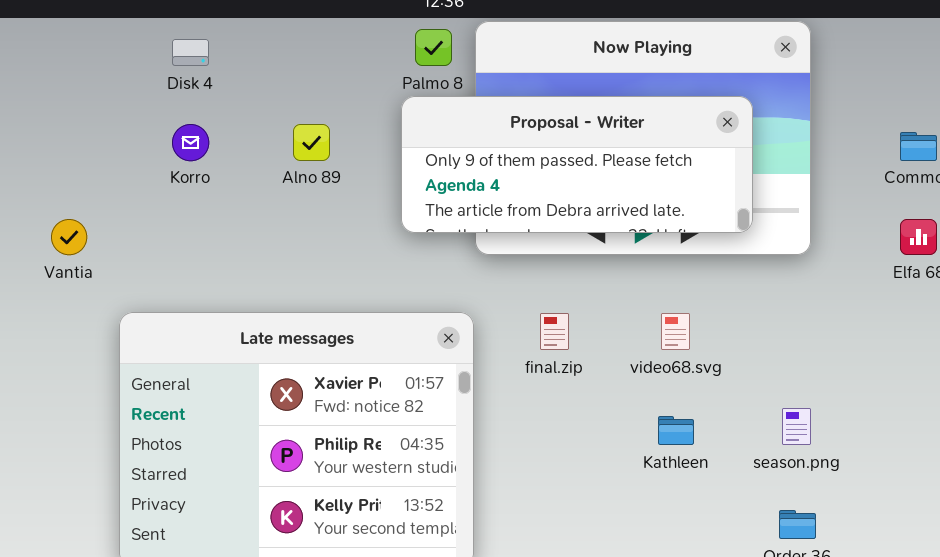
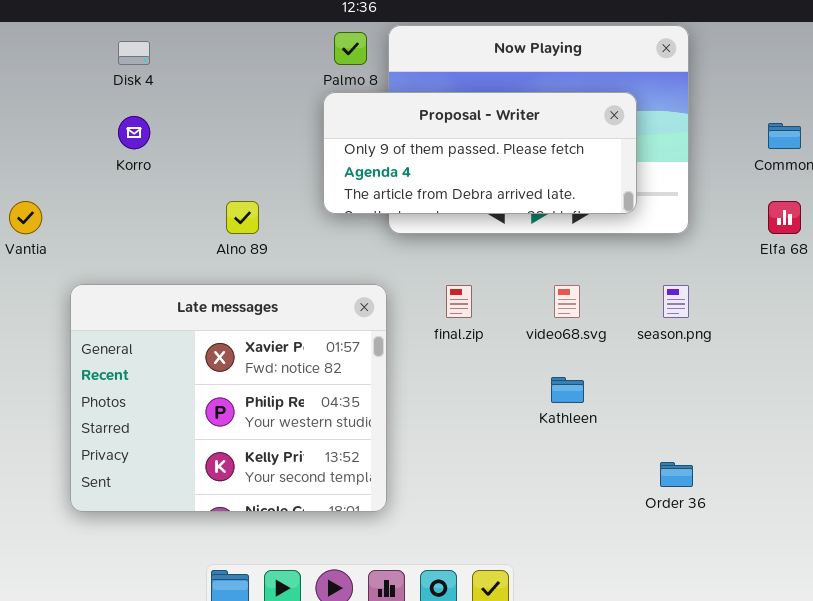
Alno 89: [293,124,330,161] -> [226,201,259,234], moved
season.png: [782,408,811,445] -> [663,285,689,318], moved

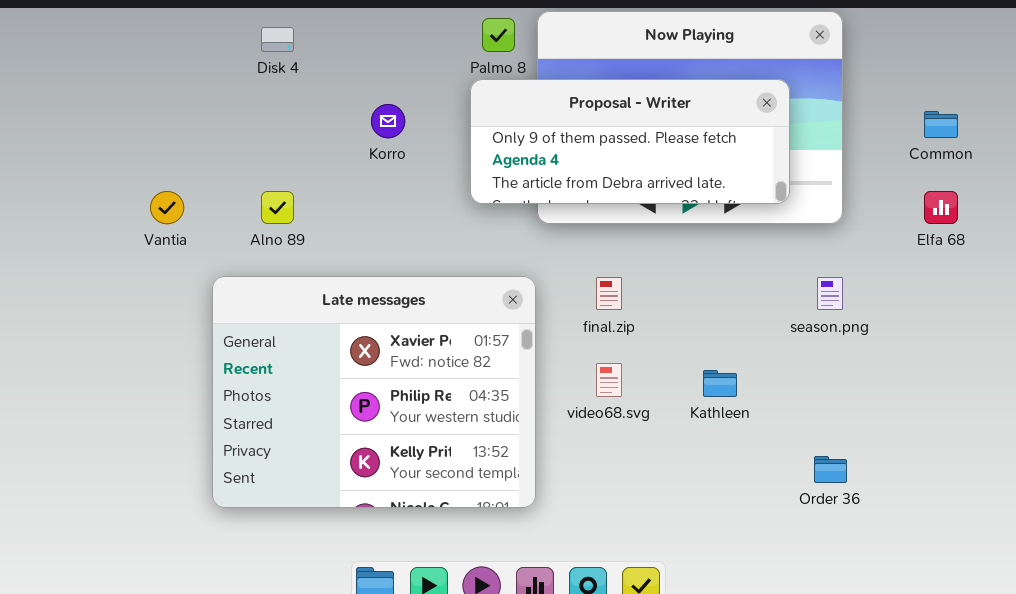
Korro: [118,116,150,149] -> [371,104,405,138], moved
Alno 89: [226,201,259,234] -> [261,191,294,224], moved
video68.svg: [554,285,580,318] -> [596,363,622,397], moved

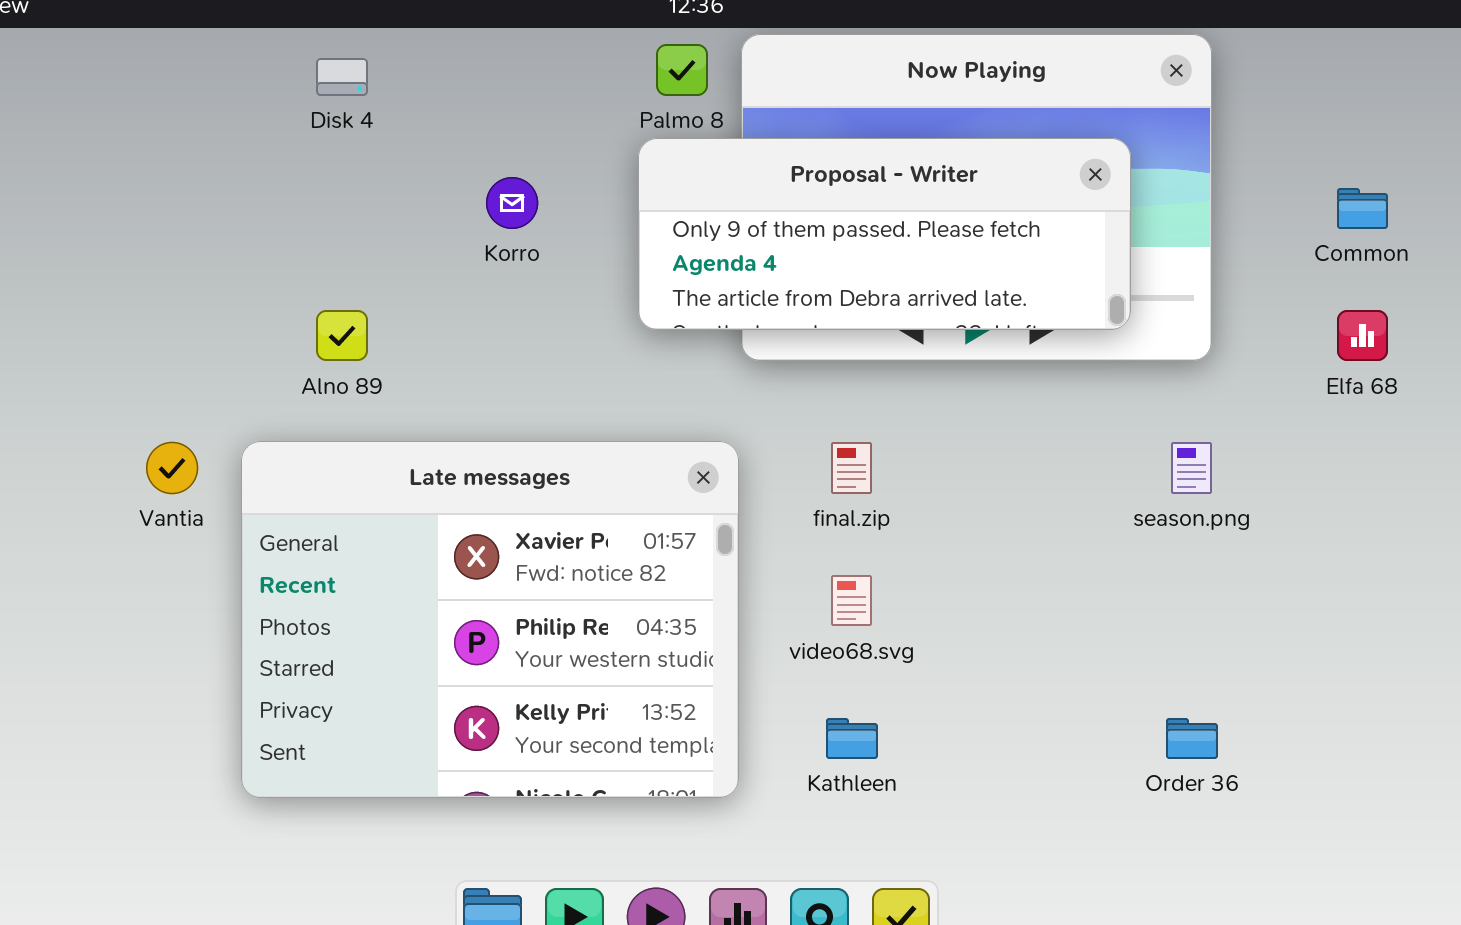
Vantia: [150,191,184,224] -> [146,442,198,494], moved
Kathleen: [703,370,737,397] -> [826,718,878,759], moved

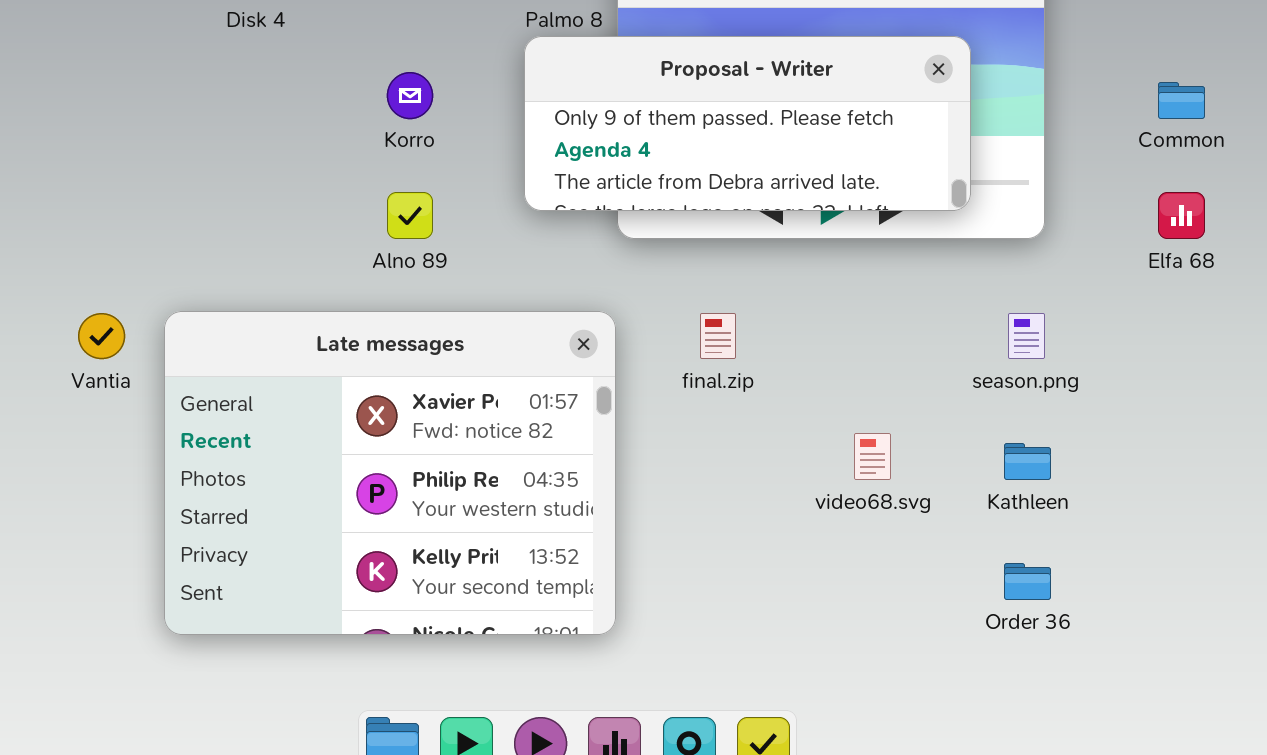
Alno 89: [316,310,368,361] -> [387,192,433,239], moved
video68.svg: [831,575,872,626] -> [854,433,891,480], moved
Kathleen: [826,718,878,759] -> [1004,443,1051,480], moved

■ About this task: Restate, line by line and word for word, everything from the top of the material through the line that contains "Alno 89: [226,201,259,234]". Leave pictures out.

■ Answer for the task:
Alno 89: [293,124,330,161] -> [226,201,259,234], moved
season.png: [782,408,811,445] -> [663,285,689,318], moved

Korro: [118,116,150,149] -> [371,104,405,138], moved
Alno 89: [226,201,259,234] -> [261,191,294,224], moved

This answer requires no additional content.